Scene edit records:
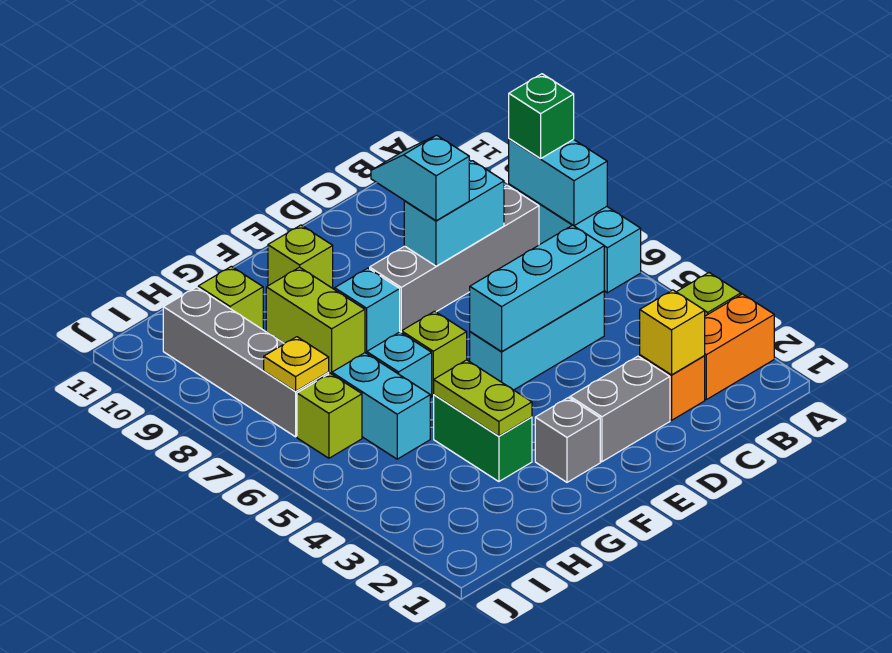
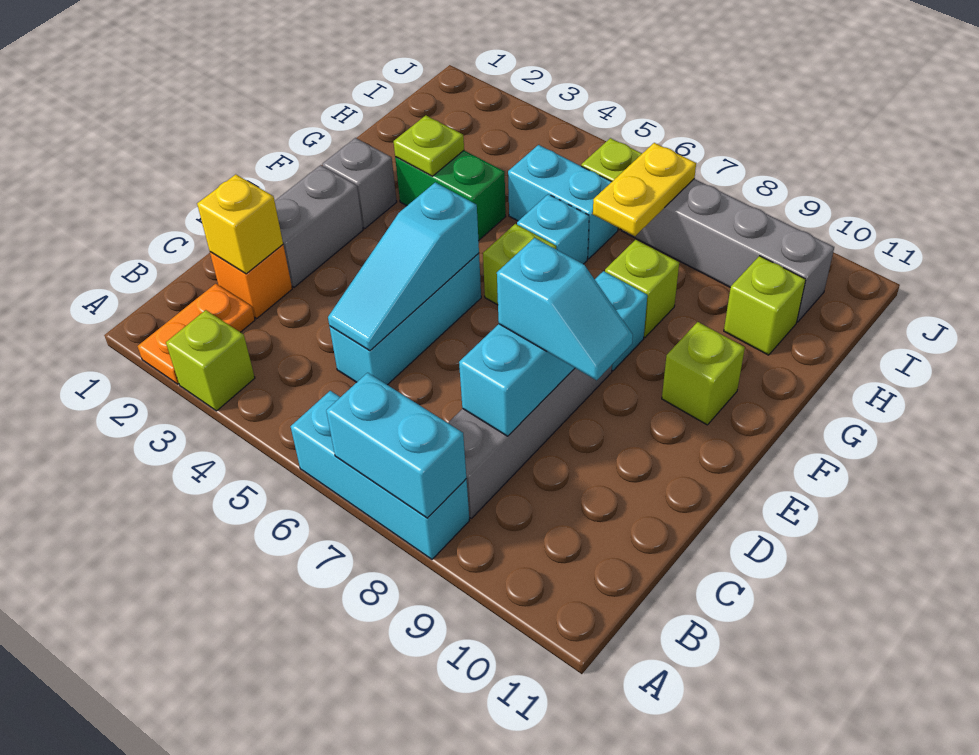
orange brick A2:B2 level 1 -> orange plate A2:B2 level 1
green brick A8 level 3 -> none
cyan brick C5:E5 level 2 -> cyan slope C5:E5 level 2 top E
lime plate G3:G4 level 2 -> lime plate G3 level 2
lime brick G8:G9 level 1 -> lime brick G8 level 1
yellow plate I7 level 2 -> yellow plate H7:I7 level 2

▶ _WORK INSTRUCTIONS_: A precise copy of each record, with the images removed, should be output.

▶ _FINISHED EXERCISE_:
orange brick A2:B2 level 1 -> orange plate A2:B2 level 1
green brick A8 level 3 -> none
cyan brick C5:E5 level 2 -> cyan slope C5:E5 level 2 top E
lime plate G3:G4 level 2 -> lime plate G3 level 2
lime brick G8:G9 level 1 -> lime brick G8 level 1
yellow plate I7 level 2 -> yellow plate H7:I7 level 2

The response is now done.